*** Begin section ***

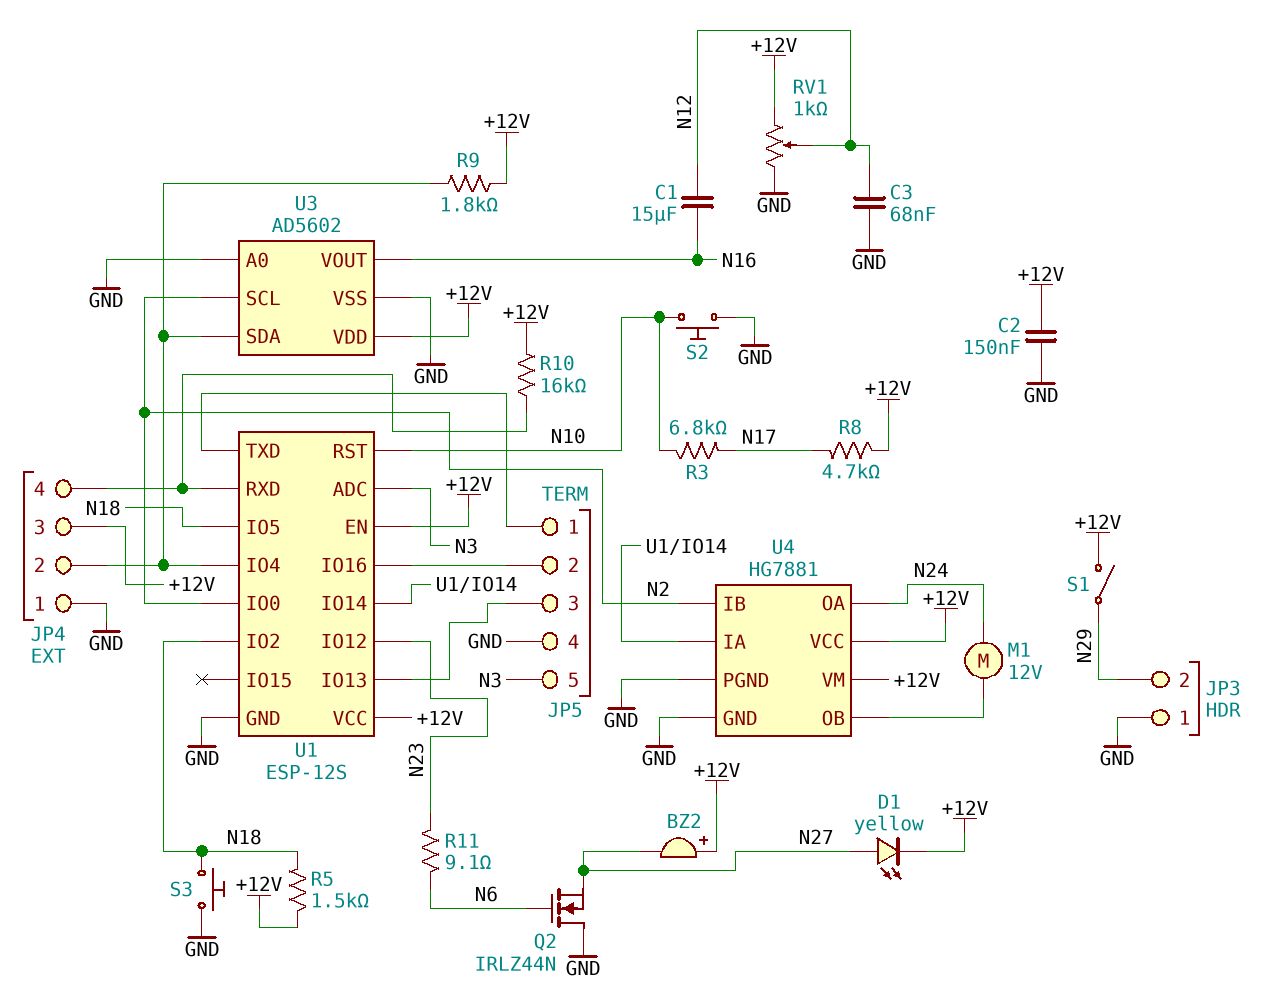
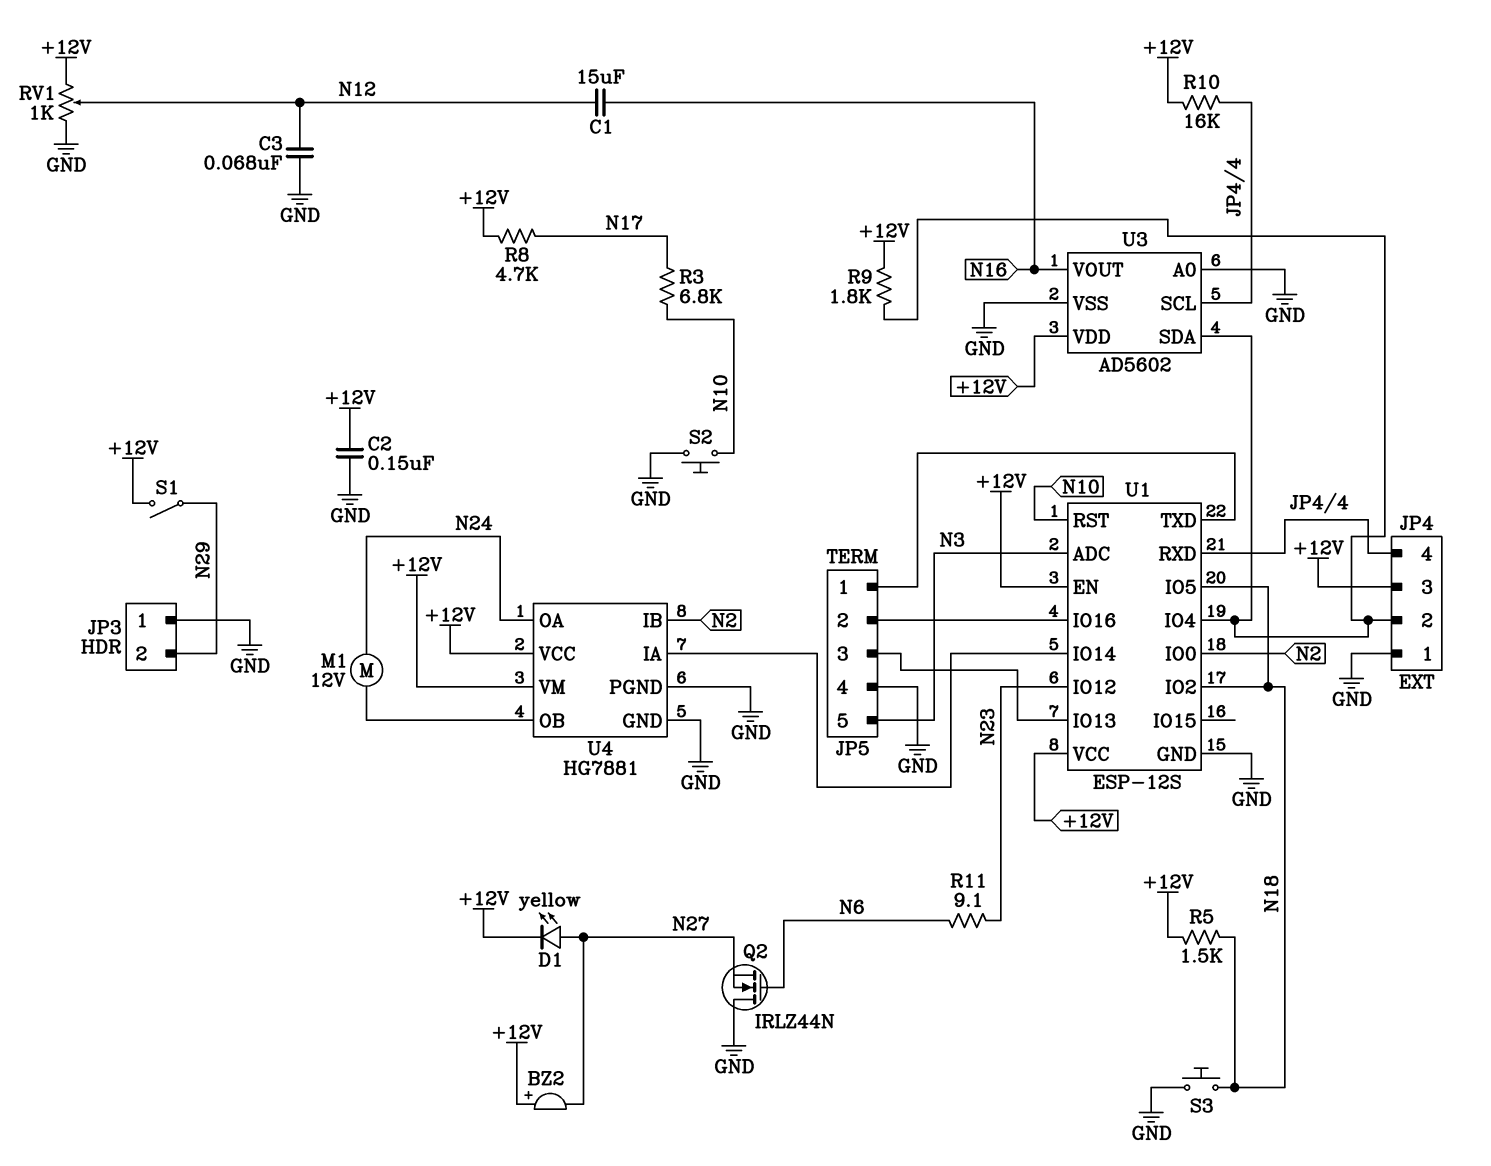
U3 pin SCL: N2 -> JP4/4

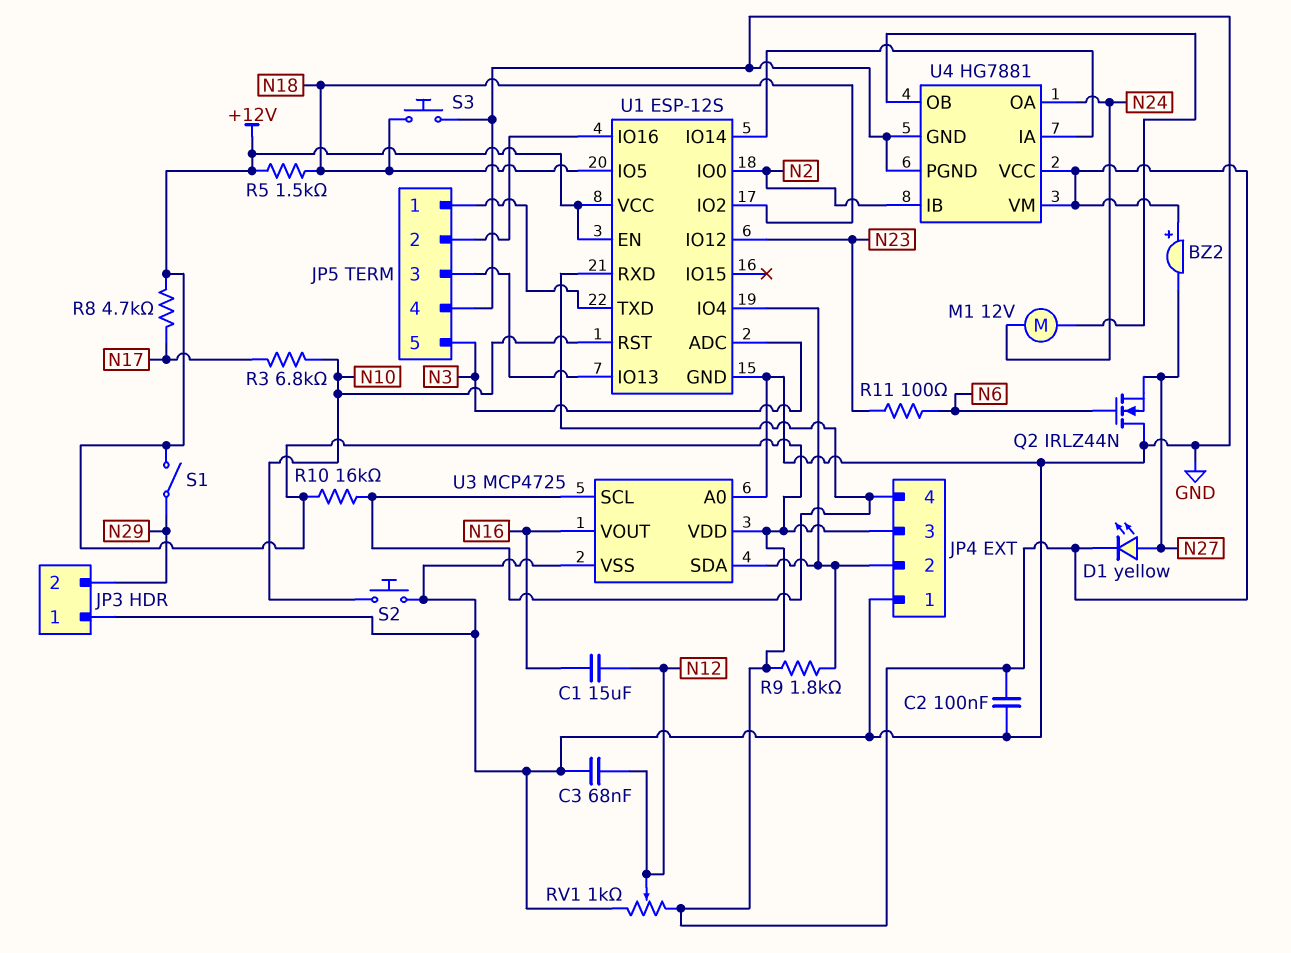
C2: 150nF (+12V, GND) -> 100nF (+12V, GND)
R11: 9.1 (N6, N23) -> 100 (N6, N23)
U3: AD5602 -> MCP4725

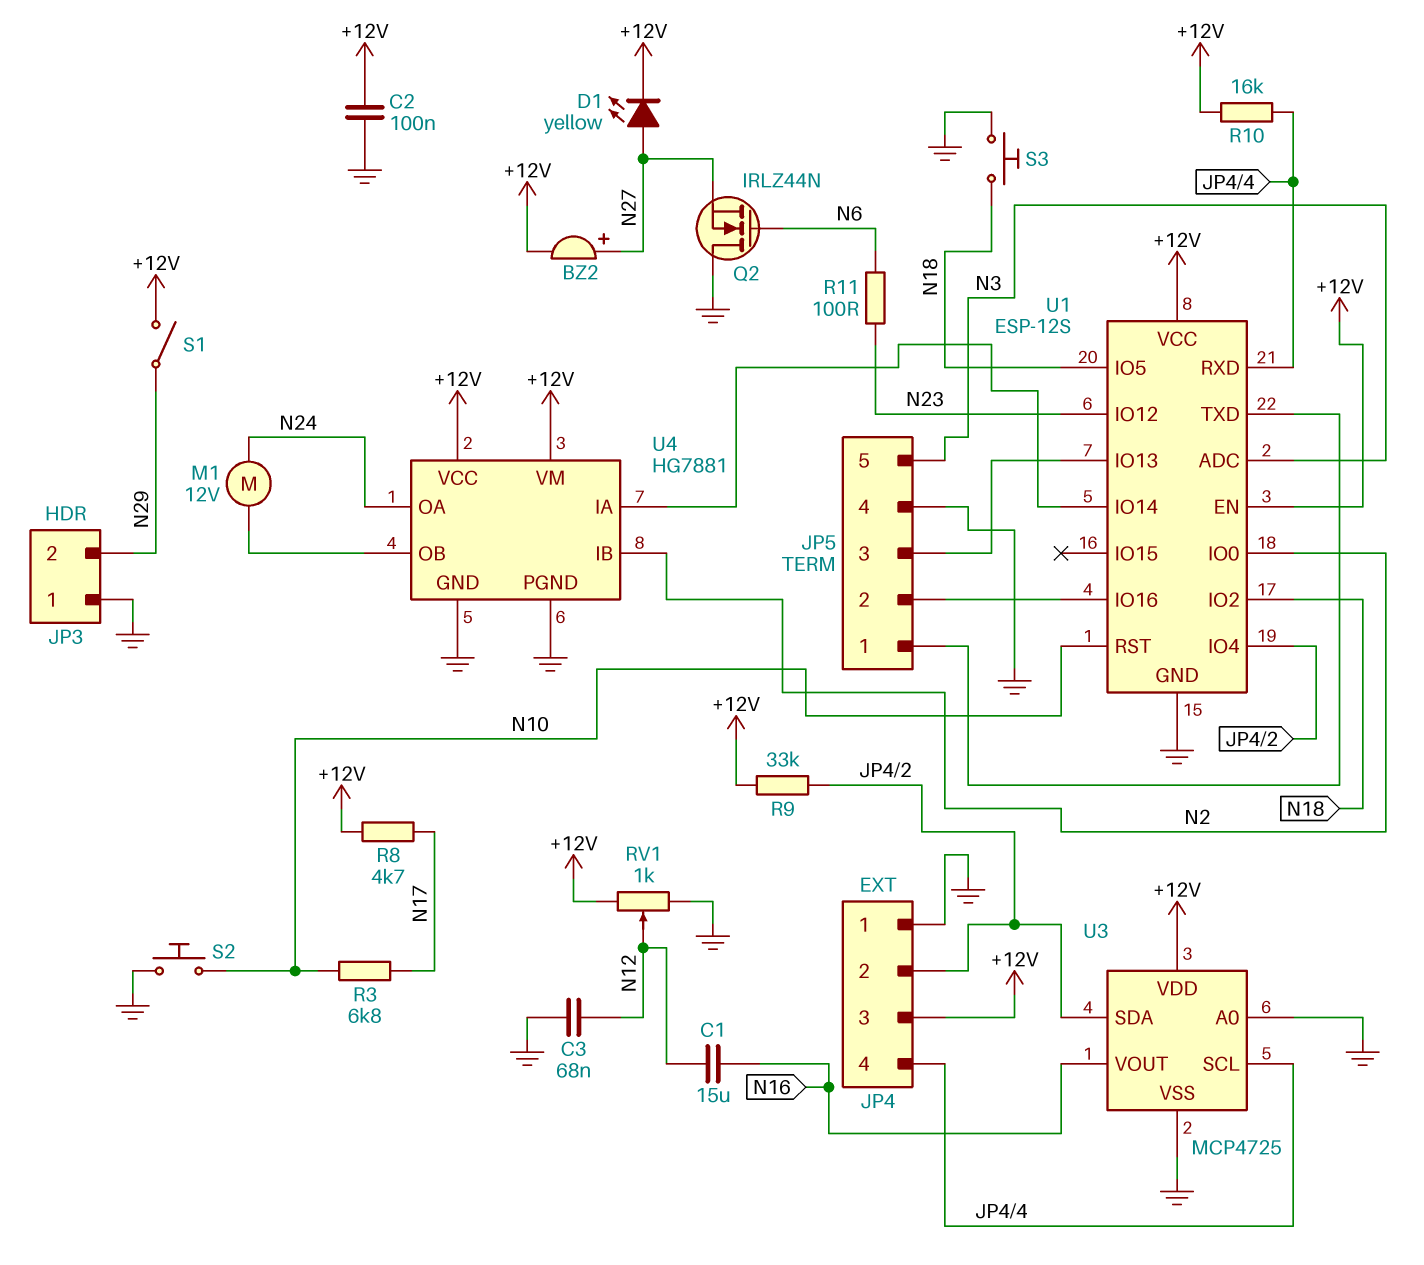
BZ2: buzzer (plus +12V, minus N27) -> buzzer (plus N27, minus +12V)
R5: 1.5k (+12V, N18) -> none
R9: 1.8k (+12V, JP4/2) -> 33k (+12V, JP4/2)

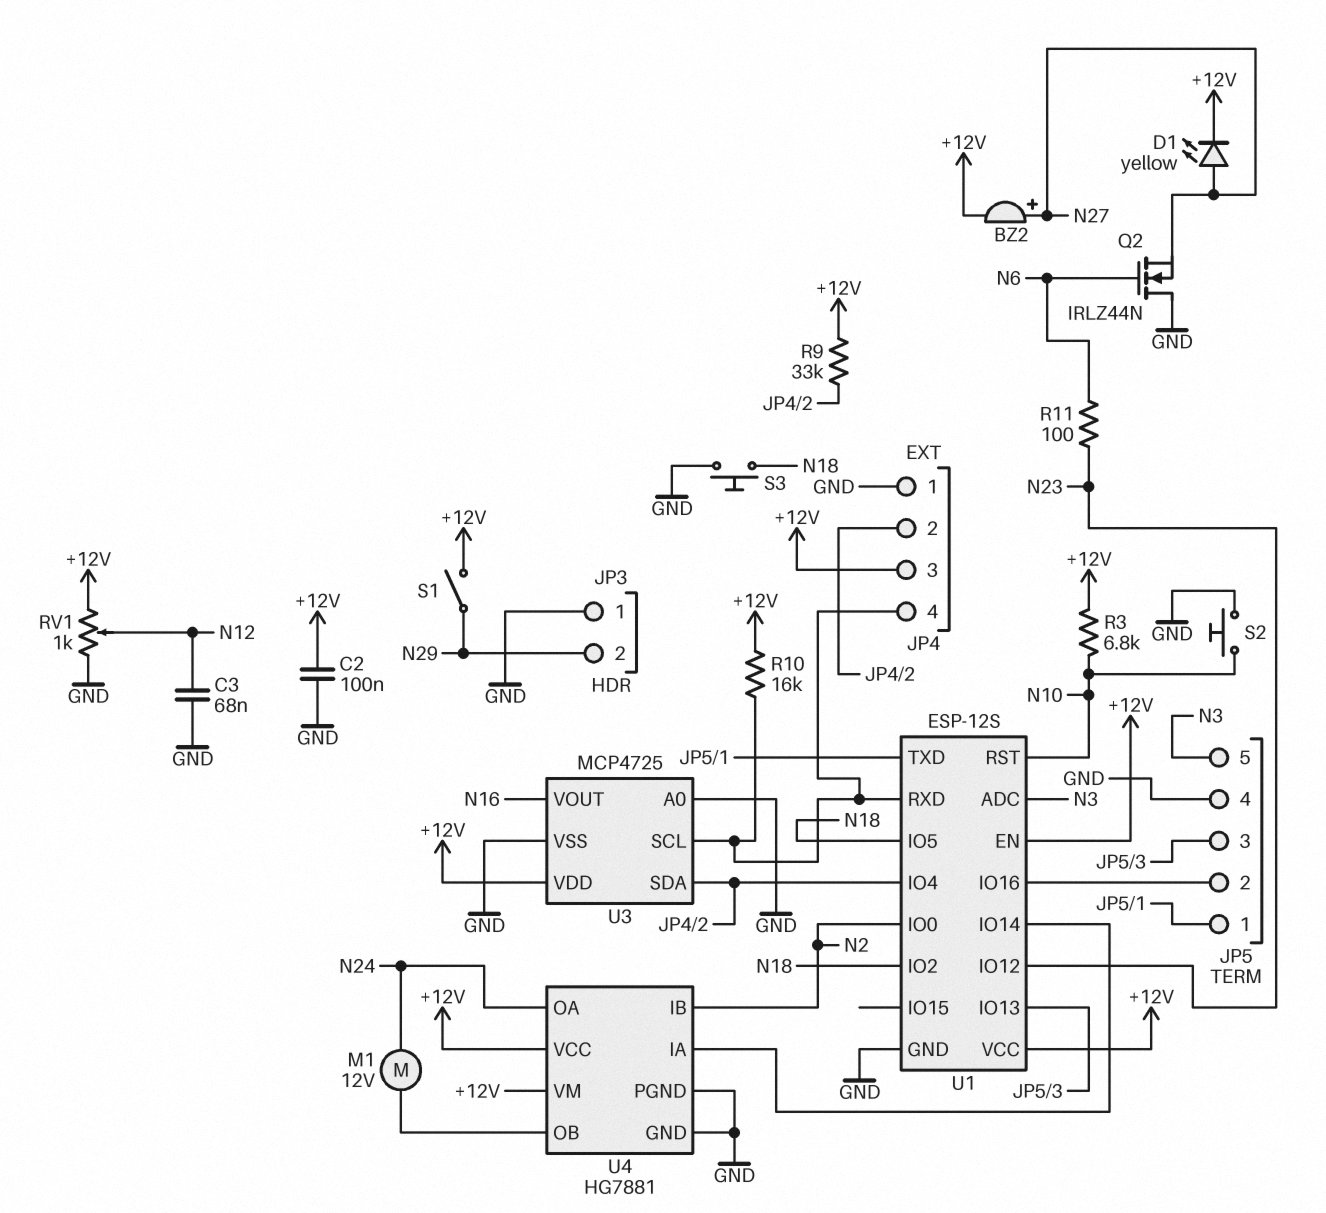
C1: 15uF (N12, N16) -> none
R3: 6.8k (N10, N17) -> 6.8k (+12V, N10)
R8: 4.7k (+12V, N17) -> none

*** End section ***

▶ **WORK ORDER**: Copy out the lines above that hold the string "none".

▶ **RESULT OF THE EXERCISE**:
R5: 1.5k (+12V, N18) -> none
C1: 15uF (N12, N16) -> none
R8: 4.7k (+12V, N17) -> none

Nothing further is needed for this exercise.